§ **To do**: Each of the entries below needs to be given again exactly.

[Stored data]
========
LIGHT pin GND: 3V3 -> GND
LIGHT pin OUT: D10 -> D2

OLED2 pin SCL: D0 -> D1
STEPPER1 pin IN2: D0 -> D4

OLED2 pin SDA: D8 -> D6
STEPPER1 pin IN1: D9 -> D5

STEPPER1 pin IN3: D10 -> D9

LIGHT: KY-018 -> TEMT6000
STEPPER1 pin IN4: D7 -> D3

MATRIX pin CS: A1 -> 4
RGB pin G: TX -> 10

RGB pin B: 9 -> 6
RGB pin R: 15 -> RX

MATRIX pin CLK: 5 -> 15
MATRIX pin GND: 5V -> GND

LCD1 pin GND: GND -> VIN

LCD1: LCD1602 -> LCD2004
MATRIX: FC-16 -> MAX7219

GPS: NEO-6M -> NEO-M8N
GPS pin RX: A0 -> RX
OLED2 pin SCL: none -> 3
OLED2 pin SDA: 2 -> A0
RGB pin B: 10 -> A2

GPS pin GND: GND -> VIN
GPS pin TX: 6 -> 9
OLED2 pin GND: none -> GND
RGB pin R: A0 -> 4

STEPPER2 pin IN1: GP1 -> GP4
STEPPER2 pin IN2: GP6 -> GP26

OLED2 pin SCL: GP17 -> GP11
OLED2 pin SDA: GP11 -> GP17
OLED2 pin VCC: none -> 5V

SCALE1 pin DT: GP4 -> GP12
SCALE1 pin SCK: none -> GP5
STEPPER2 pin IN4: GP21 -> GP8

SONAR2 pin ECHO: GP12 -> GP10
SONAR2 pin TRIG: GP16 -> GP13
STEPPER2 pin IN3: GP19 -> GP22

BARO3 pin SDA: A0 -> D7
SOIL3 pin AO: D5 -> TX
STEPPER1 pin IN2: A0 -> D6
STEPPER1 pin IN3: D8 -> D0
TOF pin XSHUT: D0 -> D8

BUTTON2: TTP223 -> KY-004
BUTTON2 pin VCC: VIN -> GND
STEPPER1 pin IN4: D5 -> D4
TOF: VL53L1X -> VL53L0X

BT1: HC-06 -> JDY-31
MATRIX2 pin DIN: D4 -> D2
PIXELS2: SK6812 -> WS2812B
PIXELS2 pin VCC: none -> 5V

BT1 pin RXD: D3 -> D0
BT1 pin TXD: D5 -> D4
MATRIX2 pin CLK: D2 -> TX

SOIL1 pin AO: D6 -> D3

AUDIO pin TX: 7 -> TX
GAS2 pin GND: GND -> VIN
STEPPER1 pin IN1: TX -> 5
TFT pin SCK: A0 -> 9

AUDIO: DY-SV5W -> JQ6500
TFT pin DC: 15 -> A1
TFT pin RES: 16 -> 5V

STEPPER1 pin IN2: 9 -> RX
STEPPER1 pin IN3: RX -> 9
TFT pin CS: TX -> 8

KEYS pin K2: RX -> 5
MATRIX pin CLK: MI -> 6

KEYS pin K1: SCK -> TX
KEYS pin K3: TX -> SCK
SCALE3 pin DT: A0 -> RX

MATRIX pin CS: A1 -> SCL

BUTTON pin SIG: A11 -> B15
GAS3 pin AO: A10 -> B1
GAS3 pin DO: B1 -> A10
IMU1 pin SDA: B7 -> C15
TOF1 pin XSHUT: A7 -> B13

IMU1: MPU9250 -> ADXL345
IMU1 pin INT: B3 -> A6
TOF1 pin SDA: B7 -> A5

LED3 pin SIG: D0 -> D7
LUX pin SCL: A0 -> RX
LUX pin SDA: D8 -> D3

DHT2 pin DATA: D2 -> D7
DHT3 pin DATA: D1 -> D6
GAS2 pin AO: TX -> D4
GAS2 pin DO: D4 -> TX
========
§ **Response to the exercise**:
LIGHT pin GND: 3V3 -> GND
LIGHT pin OUT: D10 -> D2

OLED2 pin SCL: D0 -> D1
STEPPER1 pin IN2: D0 -> D4

OLED2 pin SDA: D8 -> D6
STEPPER1 pin IN1: D9 -> D5

STEPPER1 pin IN3: D10 -> D9

LIGHT: KY-018 -> TEMT6000
STEPPER1 pin IN4: D7 -> D3

MATRIX pin CS: A1 -> 4
RGB pin G: TX -> 10

RGB pin B: 9 -> 6
RGB pin R: 15 -> RX

MATRIX pin CLK: 5 -> 15
MATRIX pin GND: 5V -> GND

LCD1 pin GND: GND -> VIN

LCD1: LCD1602 -> LCD2004
MATRIX: FC-16 -> MAX7219

GPS: NEO-6M -> NEO-M8N
GPS pin RX: A0 -> RX
OLED2 pin SCL: none -> 3
OLED2 pin SDA: 2 -> A0
RGB pin B: 10 -> A2

GPS pin GND: GND -> VIN
GPS pin TX: 6 -> 9
OLED2 pin GND: none -> GND
RGB pin R: A0 -> 4

STEPPER2 pin IN1: GP1 -> GP4
STEPPER2 pin IN2: GP6 -> GP26

OLED2 pin SCL: GP17 -> GP11
OLED2 pin SDA: GP11 -> GP17
OLED2 pin VCC: none -> 5V

SCALE1 pin DT: GP4 -> GP12
SCALE1 pin SCK: none -> GP5
STEPPER2 pin IN4: GP21 -> GP8

SONAR2 pin ECHO: GP12 -> GP10
SONAR2 pin TRIG: GP16 -> GP13
STEPPER2 pin IN3: GP19 -> GP22

BARO3 pin SDA: A0 -> D7
SOIL3 pin AO: D5 -> TX
STEPPER1 pin IN2: A0 -> D6
STEPPER1 pin IN3: D8 -> D0
TOF pin XSHUT: D0 -> D8

BUTTON2: TTP223 -> KY-004
BUTTON2 pin VCC: VIN -> GND
STEPPER1 pin IN4: D5 -> D4
TOF: VL53L1X -> VL53L0X

BT1: HC-06 -> JDY-31
MATRIX2 pin DIN: D4 -> D2
PIXELS2: SK6812 -> WS2812B
PIXELS2 pin VCC: none -> 5V

BT1 pin RXD: D3 -> D0
BT1 pin TXD: D5 -> D4
MATRIX2 pin CLK: D2 -> TX

SOIL1 pin AO: D6 -> D3

AUDIO pin TX: 7 -> TX
GAS2 pin GND: GND -> VIN
STEPPER1 pin IN1: TX -> 5
TFT pin SCK: A0 -> 9

AUDIO: DY-SV5W -> JQ6500
TFT pin DC: 15 -> A1
TFT pin RES: 16 -> 5V

STEPPER1 pin IN2: 9 -> RX
STEPPER1 pin IN3: RX -> 9
TFT pin CS: TX -> 8

KEYS pin K2: RX -> 5
MATRIX pin CLK: MI -> 6

KEYS pin K1: SCK -> TX
KEYS pin K3: TX -> SCK
SCALE3 pin DT: A0 -> RX

MATRIX pin CS: A1 -> SCL

BUTTON pin SIG: A11 -> B15
GAS3 pin AO: A10 -> B1
GAS3 pin DO: B1 -> A10
IMU1 pin SDA: B7 -> C15
TOF1 pin XSHUT: A7 -> B13

IMU1: MPU9250 -> ADXL345
IMU1 pin INT: B3 -> A6
TOF1 pin SDA: B7 -> A5

LED3 pin SIG: D0 -> D7
LUX pin SCL: A0 -> RX
LUX pin SDA: D8 -> D3

DHT2 pin DATA: D2 -> D7
DHT3 pin DATA: D1 -> D6
GAS2 pin AO: TX -> D4
GAS2 pin DO: D4 -> TX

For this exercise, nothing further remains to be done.